[Object matching data]

[Start of Attachment]

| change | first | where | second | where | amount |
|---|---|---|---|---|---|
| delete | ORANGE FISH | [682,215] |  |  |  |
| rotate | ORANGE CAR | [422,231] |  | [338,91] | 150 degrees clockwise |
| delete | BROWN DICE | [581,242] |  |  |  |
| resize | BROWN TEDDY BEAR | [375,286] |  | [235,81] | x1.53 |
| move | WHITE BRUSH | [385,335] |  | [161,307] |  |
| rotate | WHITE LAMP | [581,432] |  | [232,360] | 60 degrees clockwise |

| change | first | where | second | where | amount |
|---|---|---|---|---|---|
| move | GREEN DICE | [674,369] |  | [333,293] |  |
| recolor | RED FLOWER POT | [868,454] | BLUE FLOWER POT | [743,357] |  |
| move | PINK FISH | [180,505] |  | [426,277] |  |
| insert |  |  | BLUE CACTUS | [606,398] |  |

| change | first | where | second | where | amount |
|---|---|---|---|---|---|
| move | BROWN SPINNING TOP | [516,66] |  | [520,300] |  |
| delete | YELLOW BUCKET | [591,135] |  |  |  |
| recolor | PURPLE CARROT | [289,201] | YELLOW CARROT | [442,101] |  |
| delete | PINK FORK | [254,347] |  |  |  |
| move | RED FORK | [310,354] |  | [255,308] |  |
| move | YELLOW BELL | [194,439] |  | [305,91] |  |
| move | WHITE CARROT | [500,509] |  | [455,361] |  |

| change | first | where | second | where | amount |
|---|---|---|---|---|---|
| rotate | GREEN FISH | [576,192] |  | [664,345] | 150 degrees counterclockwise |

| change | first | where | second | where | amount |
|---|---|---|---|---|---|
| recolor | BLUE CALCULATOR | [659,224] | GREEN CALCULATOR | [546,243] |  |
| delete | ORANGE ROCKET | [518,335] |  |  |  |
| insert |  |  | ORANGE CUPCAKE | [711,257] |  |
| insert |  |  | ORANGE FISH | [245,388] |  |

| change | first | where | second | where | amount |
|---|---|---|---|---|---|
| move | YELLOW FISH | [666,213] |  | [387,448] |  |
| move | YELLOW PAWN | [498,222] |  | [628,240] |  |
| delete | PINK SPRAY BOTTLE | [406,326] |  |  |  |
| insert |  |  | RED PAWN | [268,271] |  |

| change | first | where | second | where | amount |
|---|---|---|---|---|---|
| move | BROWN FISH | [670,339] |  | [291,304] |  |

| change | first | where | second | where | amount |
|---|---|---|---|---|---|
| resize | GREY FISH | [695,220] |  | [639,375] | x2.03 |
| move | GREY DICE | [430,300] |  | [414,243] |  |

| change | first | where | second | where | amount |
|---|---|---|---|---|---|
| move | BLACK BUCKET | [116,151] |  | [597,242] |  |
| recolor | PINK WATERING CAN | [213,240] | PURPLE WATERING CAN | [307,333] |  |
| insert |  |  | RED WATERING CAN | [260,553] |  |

[End of Attachment]

What to work on:
Retype all of the entries. Keep each one exactly as written.

Answer section:
| change | first | where | second | where | amount |
|---|---|---|---|---|---|
| delete | ORANGE FISH | [682,215] |  |  |  |
| rotate | ORANGE CAR | [422,231] |  | [338,91] | 150 degrees clockwise |
| delete | BROWN DICE | [581,242] |  |  |  |
| resize | BROWN TEDDY BEAR | [375,286] |  | [235,81] | x1.53 |
| move | WHITE BRUSH | [385,335] |  | [161,307] |  |
| rotate | WHITE LAMP | [581,432] |  | [232,360] | 60 degrees clockwise |

| change | first | where | second | where | amount |
|---|---|---|---|---|---|
| move | GREEN DICE | [674,369] |  | [333,293] |  |
| recolor | RED FLOWER POT | [868,454] | BLUE FLOWER POT | [743,357] |  |
| move | PINK FISH | [180,505] |  | [426,277] |  |
| insert |  |  | BLUE CACTUS | [606,398] |  |

| change | first | where | second | where | amount |
|---|---|---|---|---|---|
| move | BROWN SPINNING TOP | [516,66] |  | [520,300] |  |
| delete | YELLOW BUCKET | [591,135] |  |  |  |
| recolor | PURPLE CARROT | [289,201] | YELLOW CARROT | [442,101] |  |
| delete | PINK FORK | [254,347] |  |  |  |
| move | RED FORK | [310,354] |  | [255,308] |  |
| move | YELLOW BELL | [194,439] |  | [305,91] |  |
| move | WHITE CARROT | [500,509] |  | [455,361] |  |

| change | first | where | second | where | amount |
|---|---|---|---|---|---|
| rotate | GREEN FISH | [576,192] |  | [664,345] | 150 degrees counterclockwise |

| change | first | where | second | where | amount |
|---|---|---|---|---|---|
| recolor | BLUE CALCULATOR | [659,224] | GREEN CALCULATOR | [546,243] |  |
| delete | ORANGE ROCKET | [518,335] |  |  |  |
| insert |  |  | ORANGE CUPCAKE | [711,257] |  |
| insert |  |  | ORANGE FISH | [245,388] |  |

| change | first | where | second | where | amount |
|---|---|---|---|---|---|
| move | YELLOW FISH | [666,213] |  | [387,448] |  |
| move | YELLOW PAWN | [498,222] |  | [628,240] |  |
| delete | PINK SPRAY BOTTLE | [406,326] |  |  |  |
| insert |  |  | RED PAWN | [268,271] |  |

| change | first | where | second | where | amount |
|---|---|---|---|---|---|
| move | BROWN FISH | [670,339] |  | [291,304] |  |

| change | first | where | second | where | amount |
|---|---|---|---|---|---|
| resize | GREY FISH | [695,220] |  | [639,375] | x2.03 |
| move | GREY DICE | [430,300] |  | [414,243] |  |

| change | first | where | second | where | amount |
|---|---|---|---|---|---|
| move | BLACK BUCKET | [116,151] |  | [597,242] |  |
| recolor | PINK WATERING CAN | [213,240] | PURPLE WATERING CAN | [307,333] |  |
| insert |  |  | RED WATERING CAN | [260,553] |  |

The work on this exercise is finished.